Task item ▸
Leave out the pictures and repeat the entries below verbatim.

Records supplied ▸
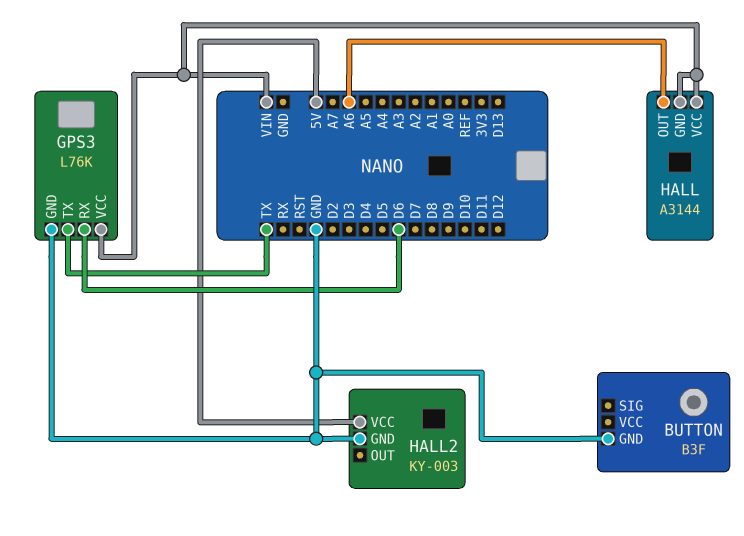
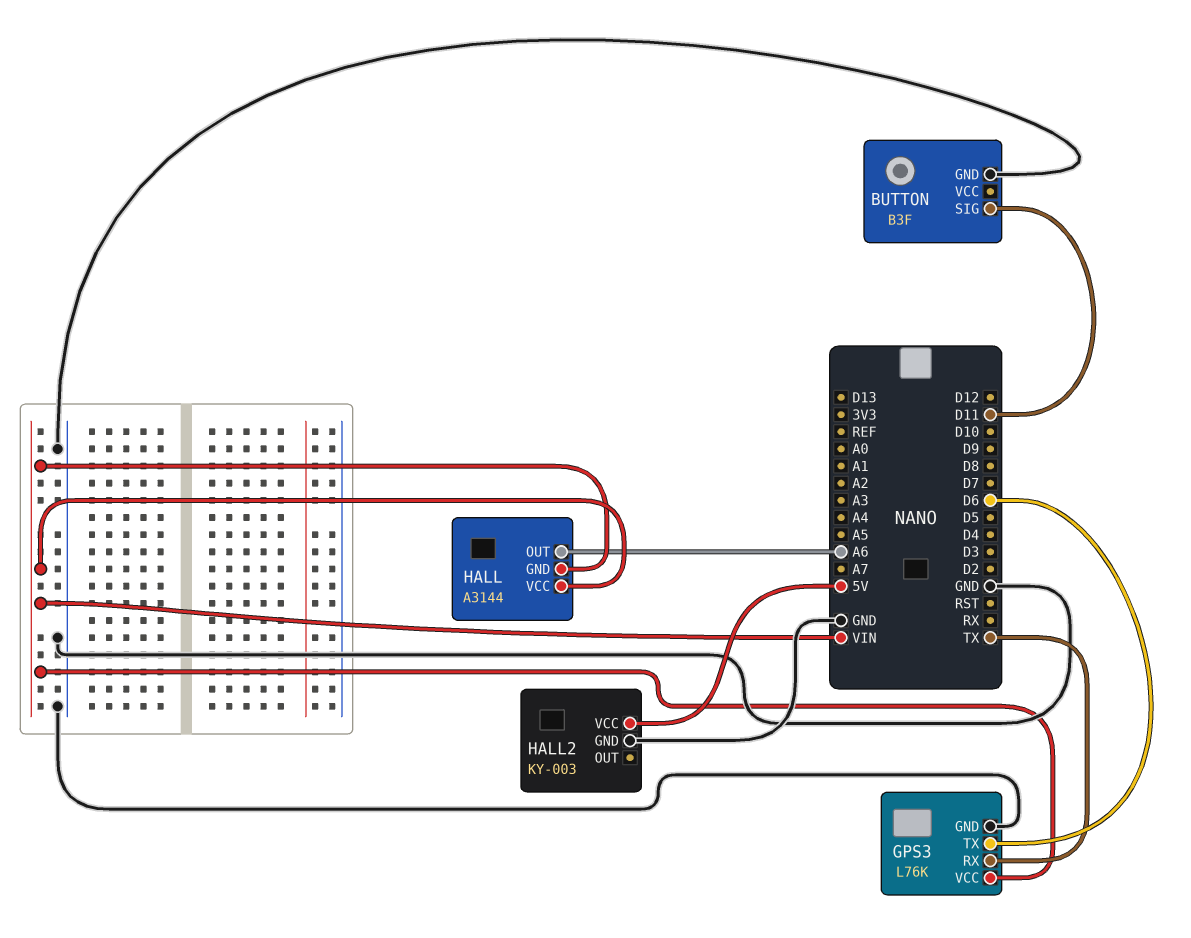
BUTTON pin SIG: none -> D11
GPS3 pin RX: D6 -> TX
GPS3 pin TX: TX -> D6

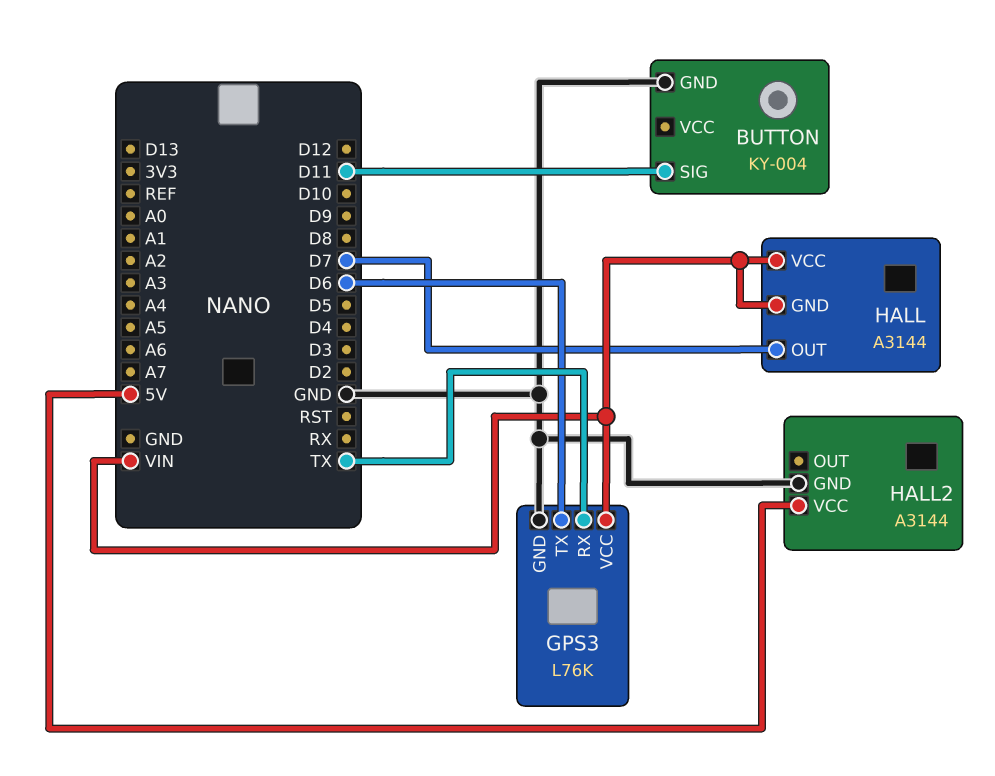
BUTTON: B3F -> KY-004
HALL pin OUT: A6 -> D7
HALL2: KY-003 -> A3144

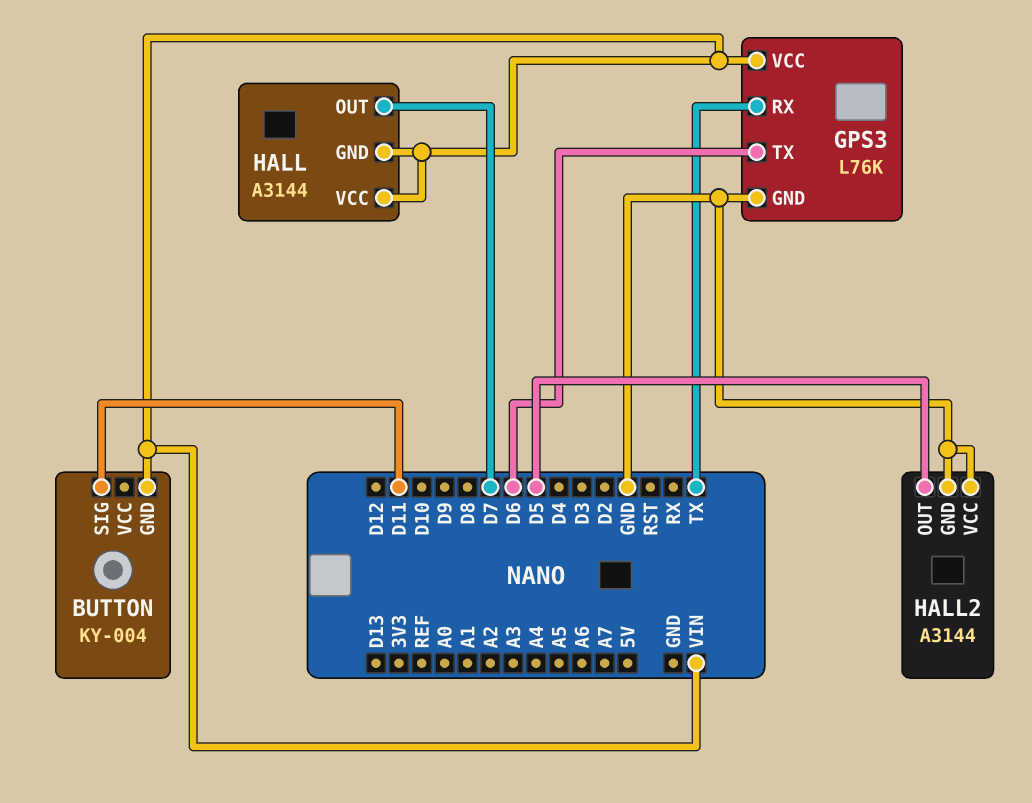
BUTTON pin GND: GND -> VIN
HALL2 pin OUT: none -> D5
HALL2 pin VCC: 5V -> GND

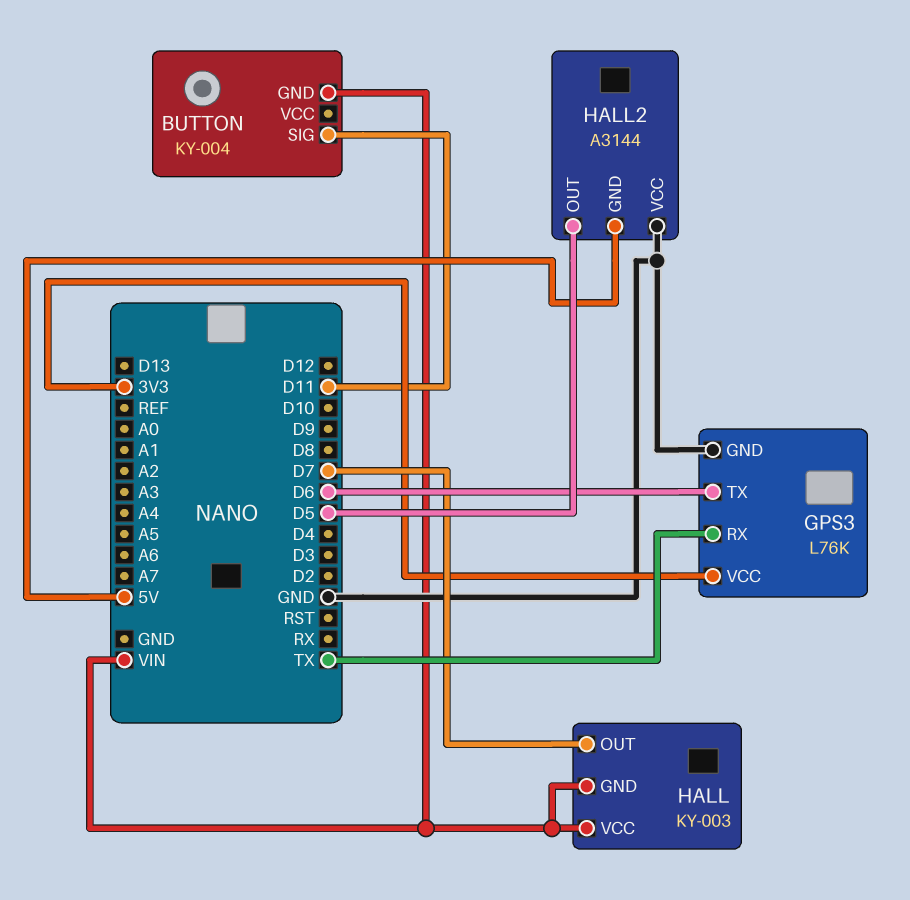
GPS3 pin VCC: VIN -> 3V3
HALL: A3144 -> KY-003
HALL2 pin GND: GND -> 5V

Solution for this task ▸
BUTTON pin SIG: none -> D11
GPS3 pin RX: D6 -> TX
GPS3 pin TX: TX -> D6

BUTTON: B3F -> KY-004
HALL pin OUT: A6 -> D7
HALL2: KY-003 -> A3144

BUTTON pin GND: GND -> VIN
HALL2 pin OUT: none -> D5
HALL2 pin VCC: 5V -> GND

GPS3 pin VCC: VIN -> 3V3
HALL: A3144 -> KY-003
HALL2 pin GND: GND -> 5V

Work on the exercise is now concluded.